## [EXERCISE]
Read the entries below and pull out each line with the string "moved".

Object displacement listings
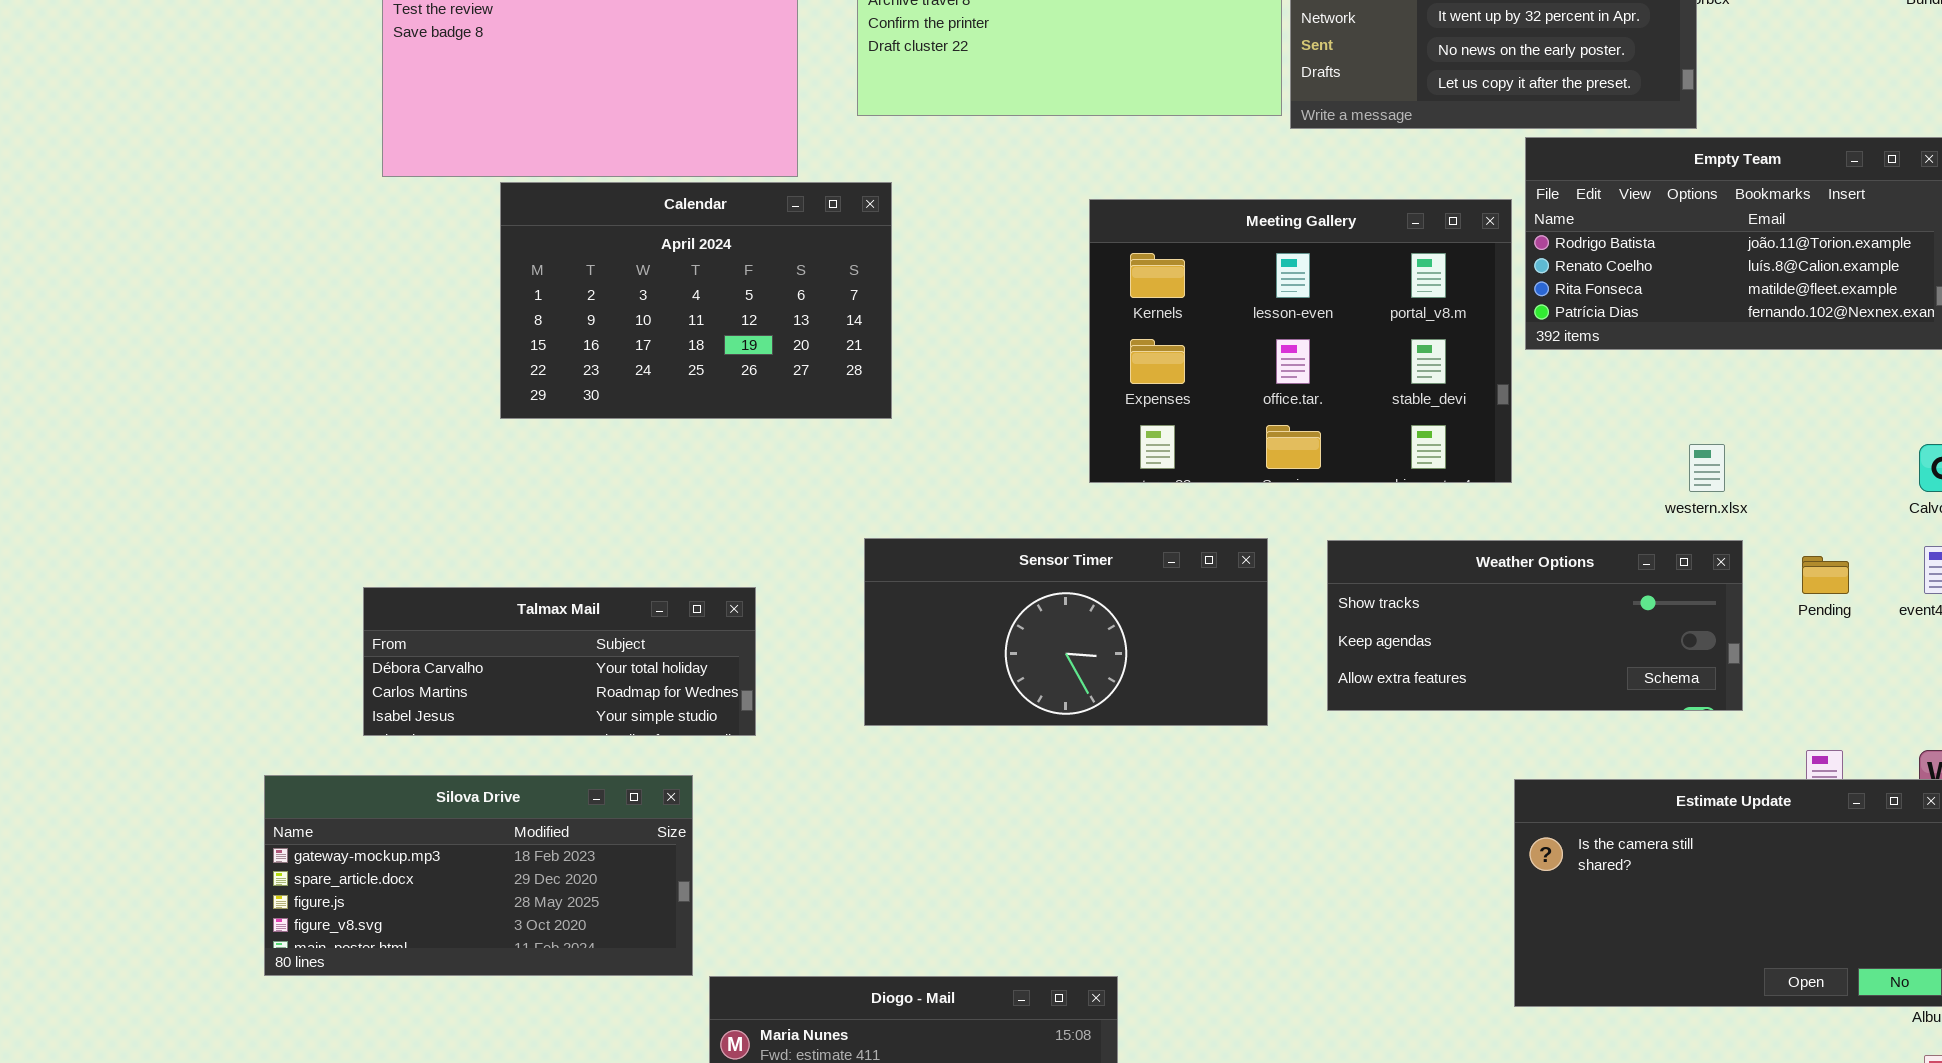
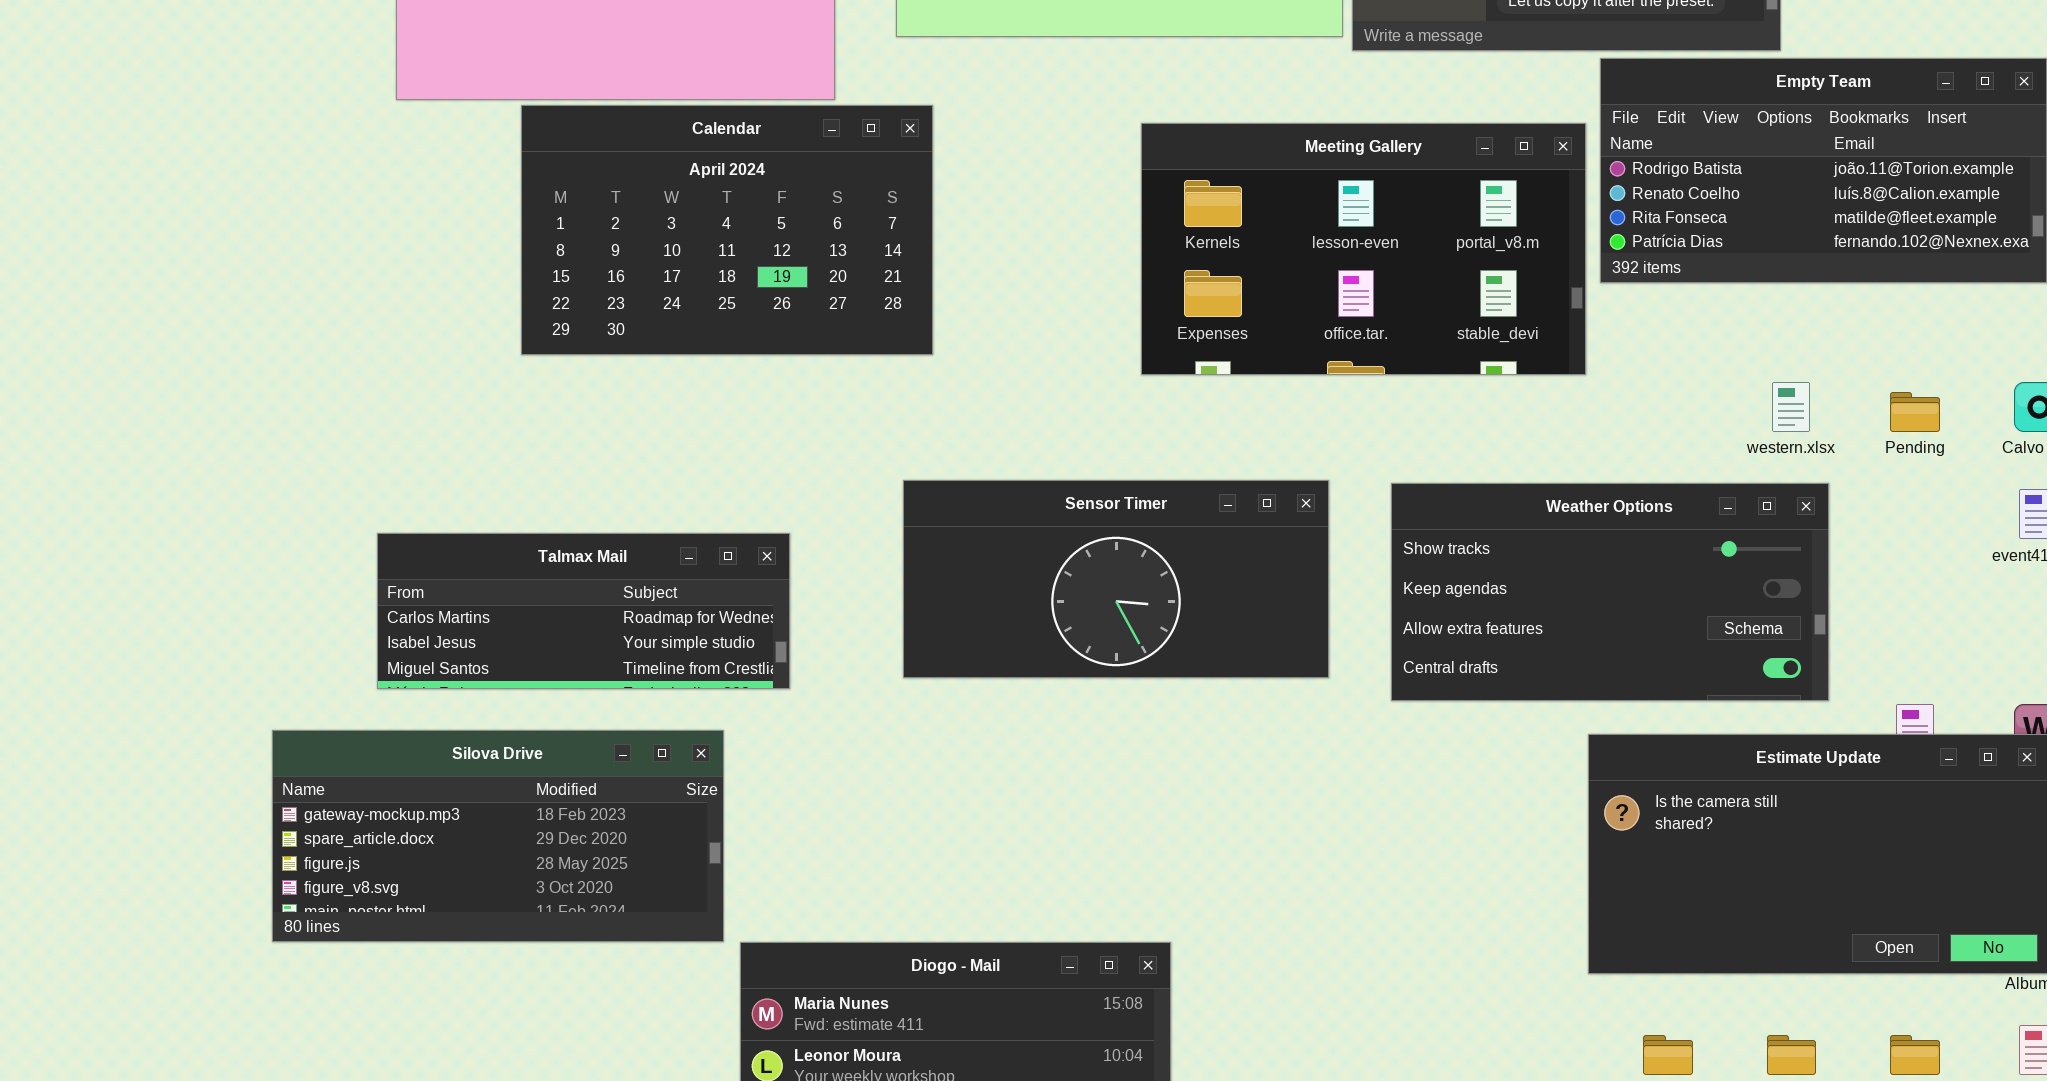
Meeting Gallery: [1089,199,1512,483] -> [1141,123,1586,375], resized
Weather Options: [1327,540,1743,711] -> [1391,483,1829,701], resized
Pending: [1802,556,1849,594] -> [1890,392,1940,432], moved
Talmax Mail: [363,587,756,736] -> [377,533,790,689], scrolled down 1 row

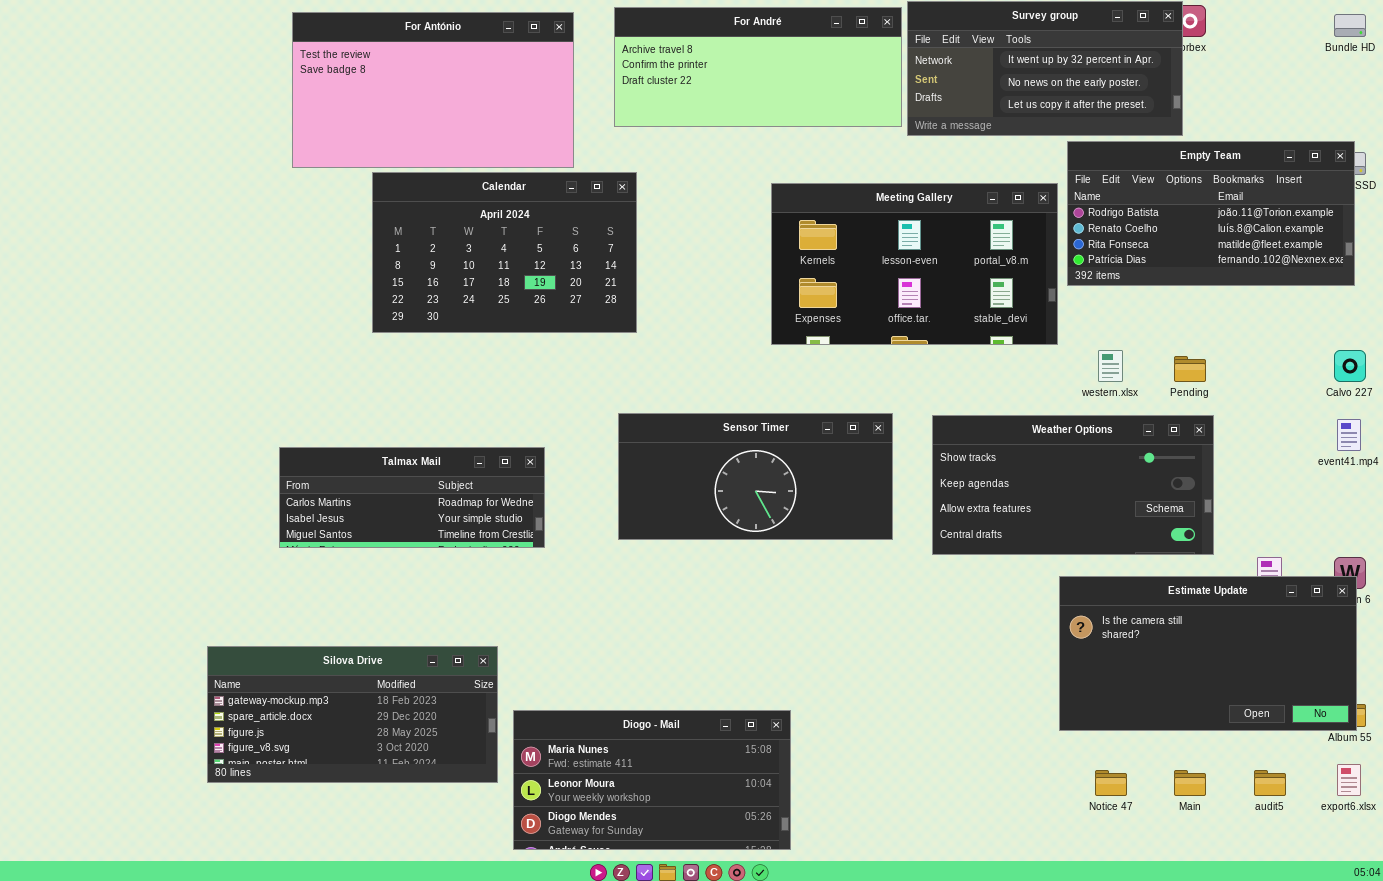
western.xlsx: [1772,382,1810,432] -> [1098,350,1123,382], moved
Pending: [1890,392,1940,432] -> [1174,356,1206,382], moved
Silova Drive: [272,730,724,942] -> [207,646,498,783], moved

## [WRITTEN SOLUTION]
Pending: [1802,556,1849,594] -> [1890,392,1940,432], moved
western.xlsx: [1772,382,1810,432] -> [1098,350,1123,382], moved
Pending: [1890,392,1940,432] -> [1174,356,1206,382], moved
Silova Drive: [272,730,724,942] -> [207,646,498,783], moved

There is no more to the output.